# Exercise directions
In your copy, each line below is repeated exactly and no image appears.

[[ Given data, beginning ]]

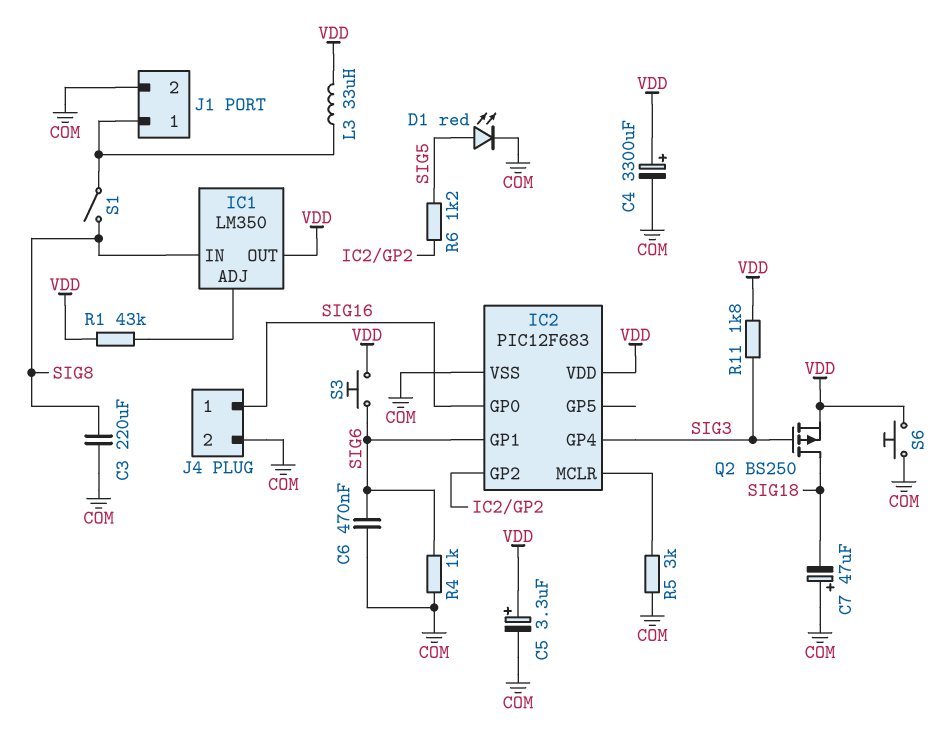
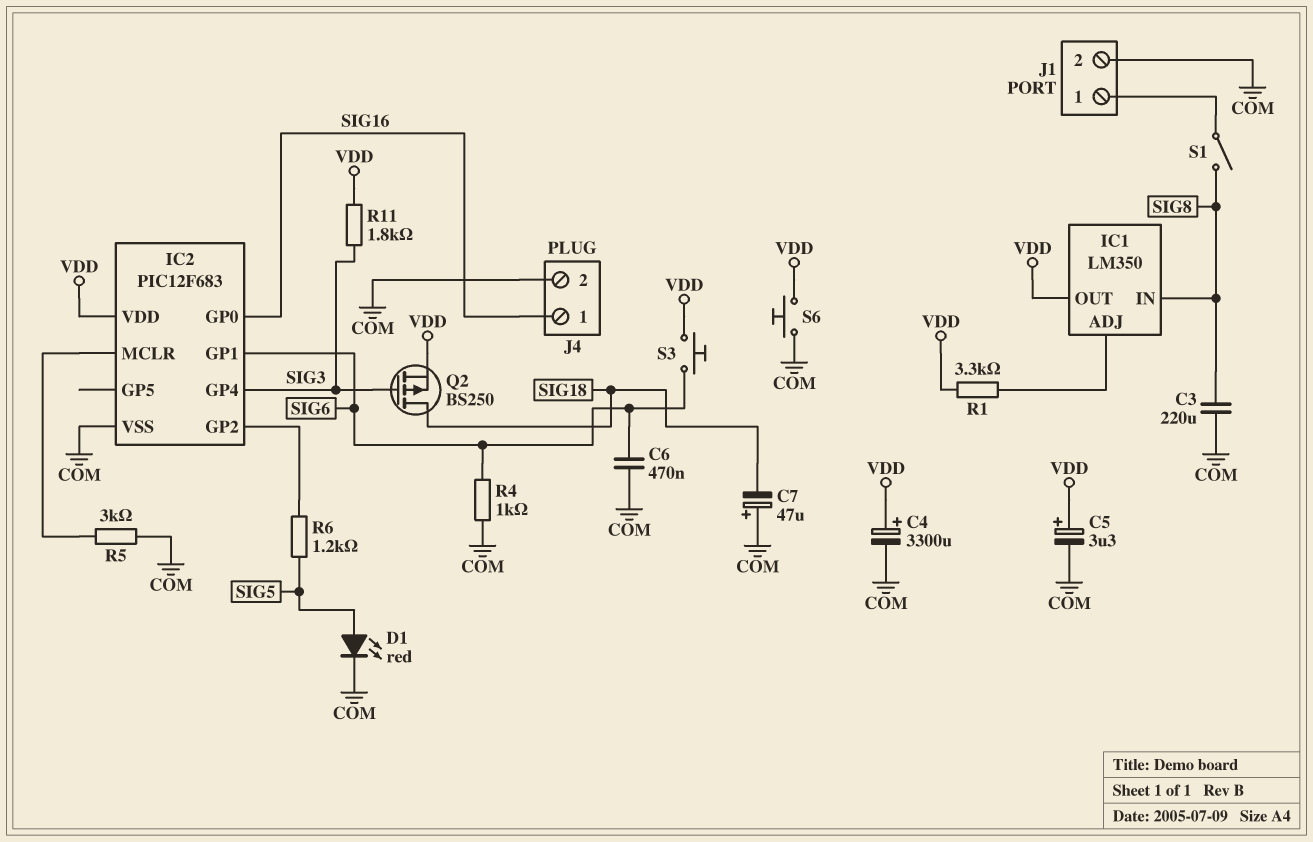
L3: 33uH (J1/1, VDD) -> none
R1: 43k (IC1/ADJ, VDD) -> 3.3k (IC1/ADJ, VDD)

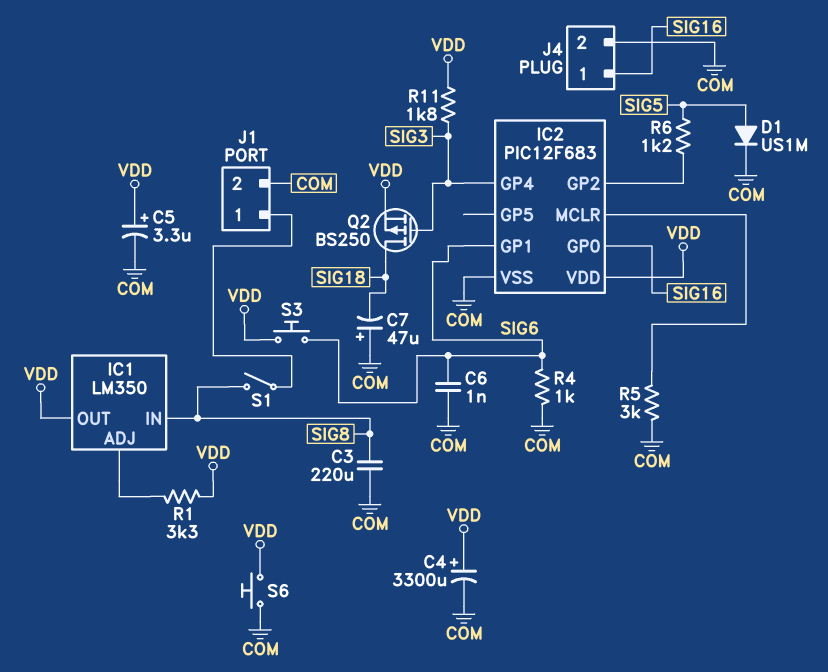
C6: 470nF (COM, SIG6) -> 1nF (COM, SIG6)
D1: LED red (A SIG5, K COM) -> diode US1M (A SIG5, K COM)

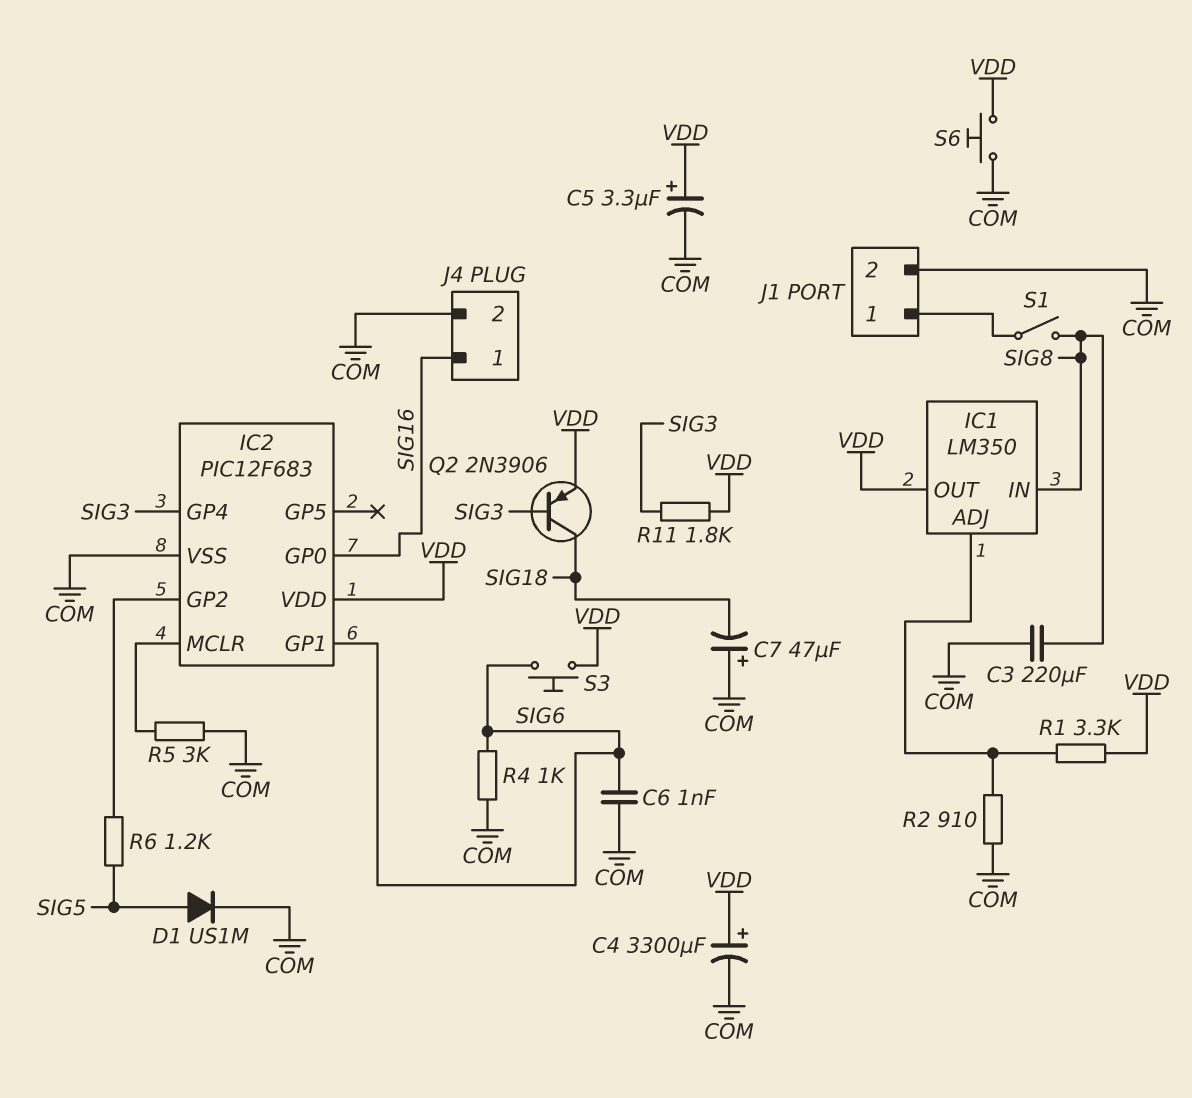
Q2: PMOS BS250 (G SIG3, D SIG18, S VDD) -> PNP 2N3906 (B SIG3, C SIG18, E VDD)
R2: none -> 910 (COM, IC1/ADJ)

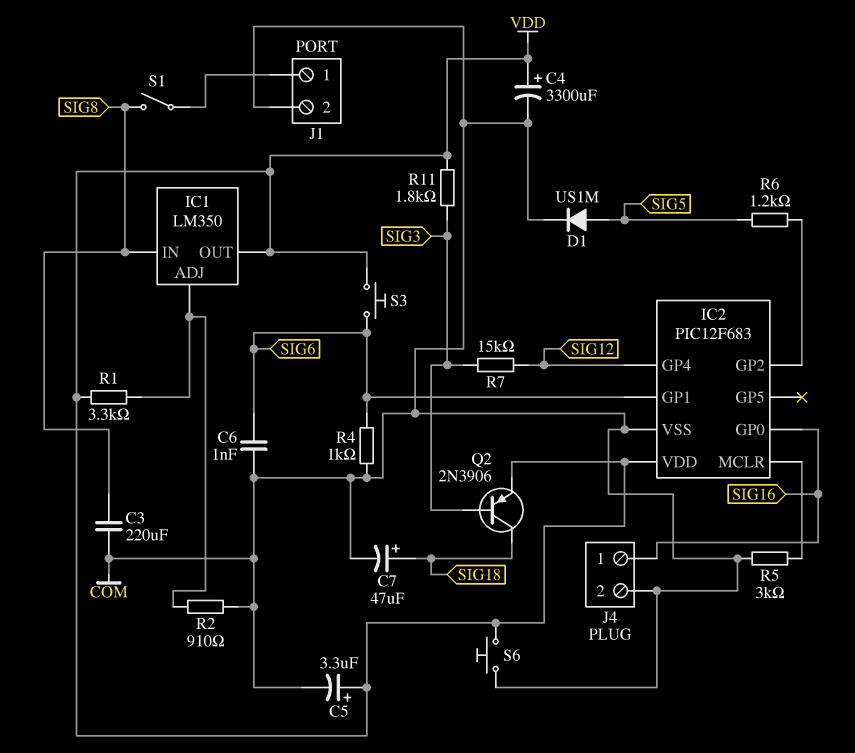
C7: 47uF (plus COM, minus SIG18) -> 47uF (plus SIG18, minus COM)
IC2 pin GP4: SIG3 -> SIG12
R7: none -> 15k (SIG3, SIG12)

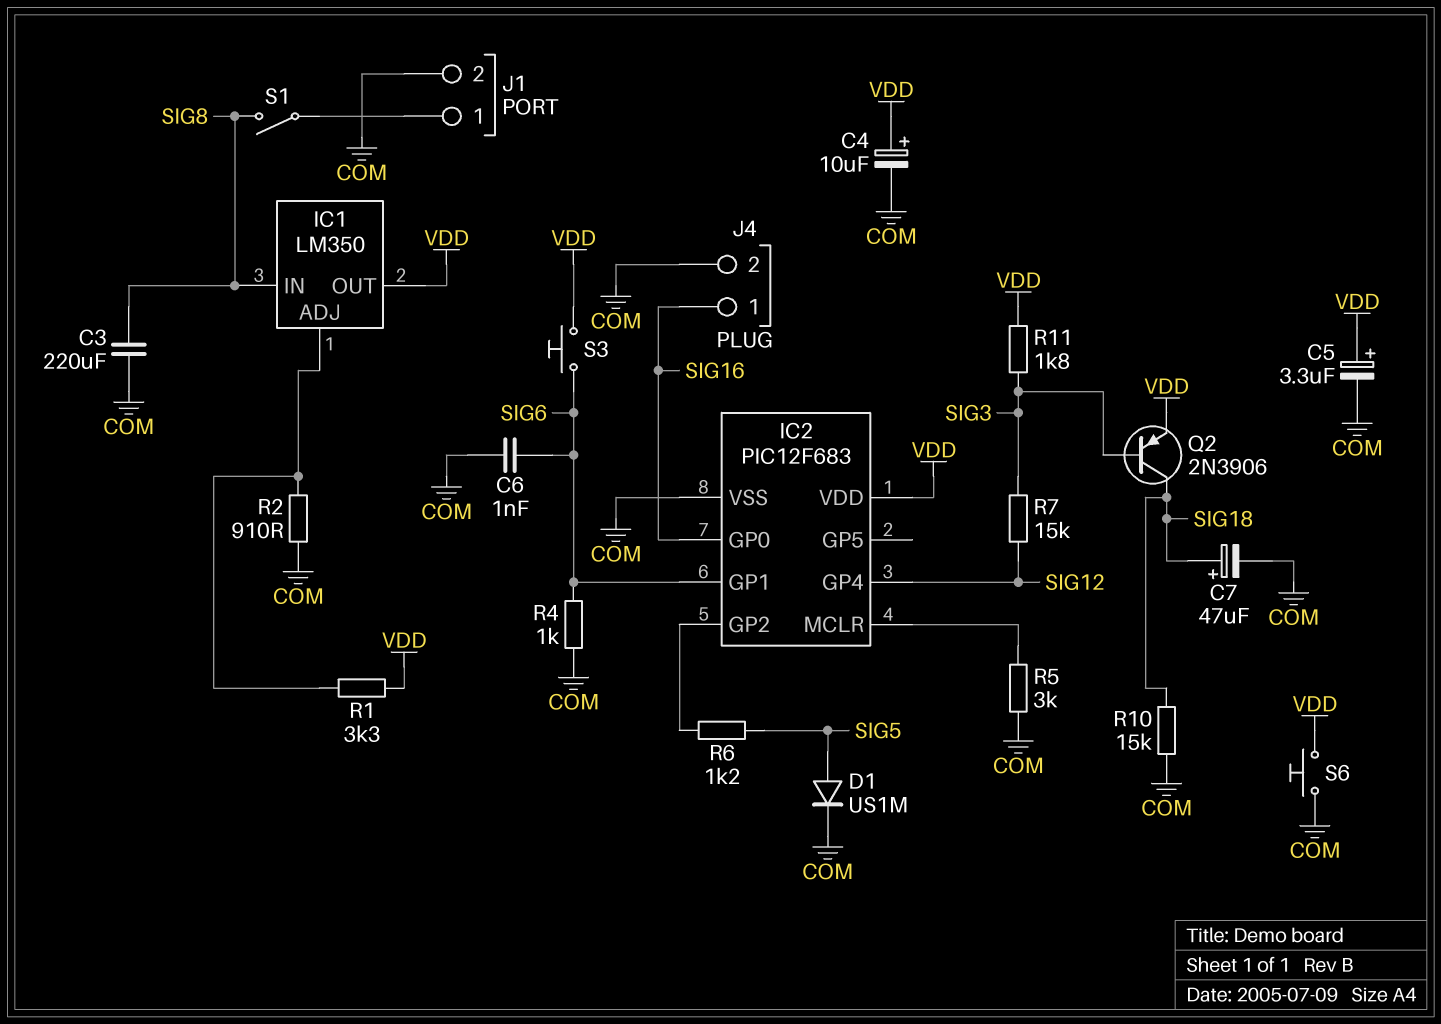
C4: 3300uF (plus VDD, minus COM) -> 10uF (plus VDD, minus COM)
R10: none -> 15k (COM, SIG18)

[[ Given data, end ]]

# Result
L3: 33uH (J1/1, VDD) -> none
R1: 43k (IC1/ADJ, VDD) -> 3.3k (IC1/ADJ, VDD)

C6: 470nF (COM, SIG6) -> 1nF (COM, SIG6)
D1: LED red (A SIG5, K COM) -> diode US1M (A SIG5, K COM)

Q2: PMOS BS250 (G SIG3, D SIG18, S VDD) -> PNP 2N3906 (B SIG3, C SIG18, E VDD)
R2: none -> 910 (COM, IC1/ADJ)

C7: 47uF (plus COM, minus SIG18) -> 47uF (plus SIG18, minus COM)
IC2 pin GP4: SIG3 -> SIG12
R7: none -> 15k (SIG3, SIG12)

C4: 3300uF (plus VDD, minus COM) -> 10uF (plus VDD, minus COM)
R10: none -> 15k (COM, SIG18)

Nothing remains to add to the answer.